> **TASK DESCRIPTION**
Every line below must be copied as written, except for pictures.

> **DATA EXTRACT**
※

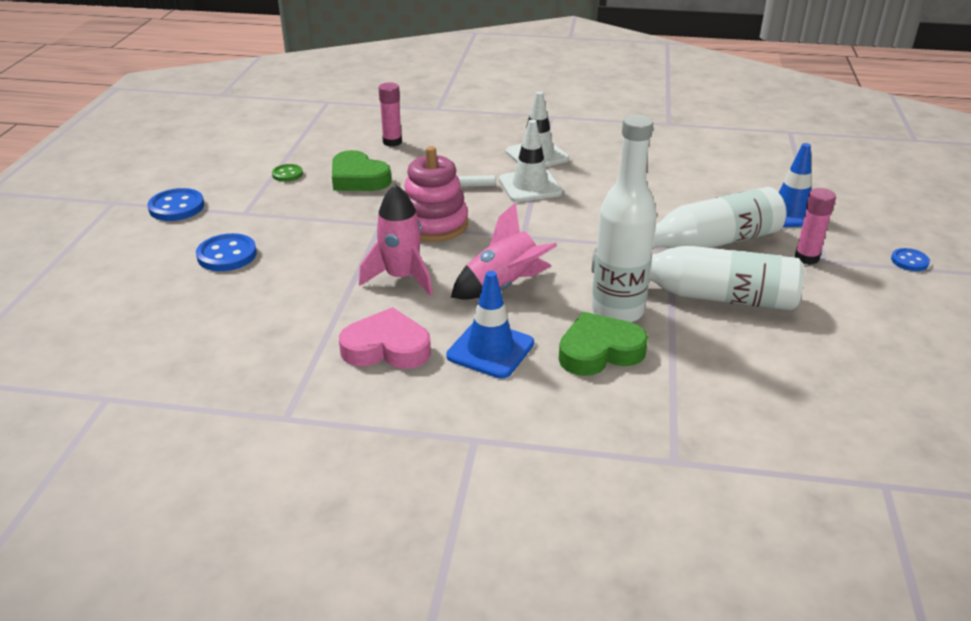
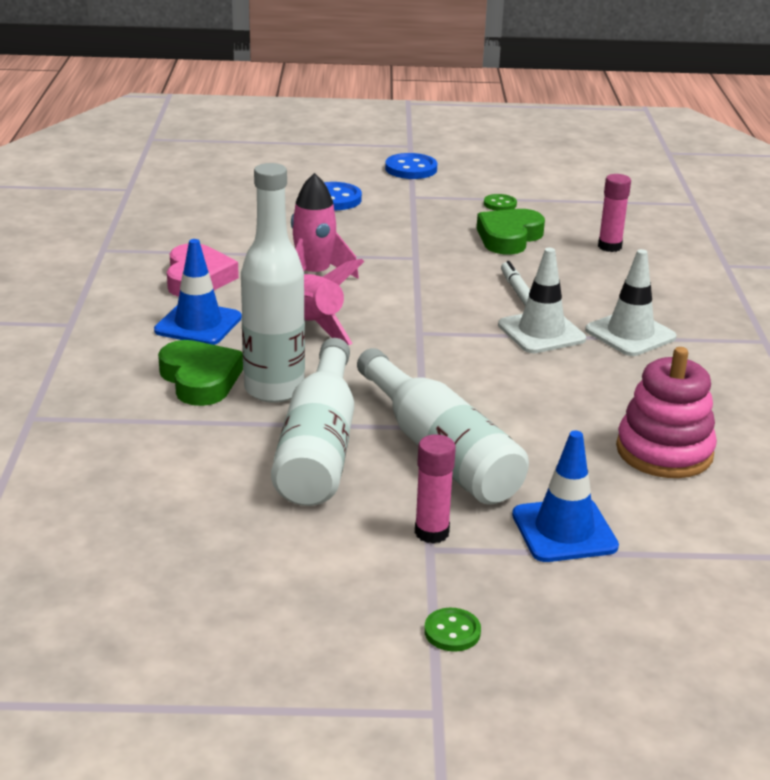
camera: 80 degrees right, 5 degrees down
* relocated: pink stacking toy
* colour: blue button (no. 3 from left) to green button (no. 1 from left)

※

> **REPLY TO THE EXERCISE**
camera: 80 degrees right, 5 degrees down
* relocated: pink stacking toy
* colour: blue button (no. 3 from left) to green button (no. 1 from left)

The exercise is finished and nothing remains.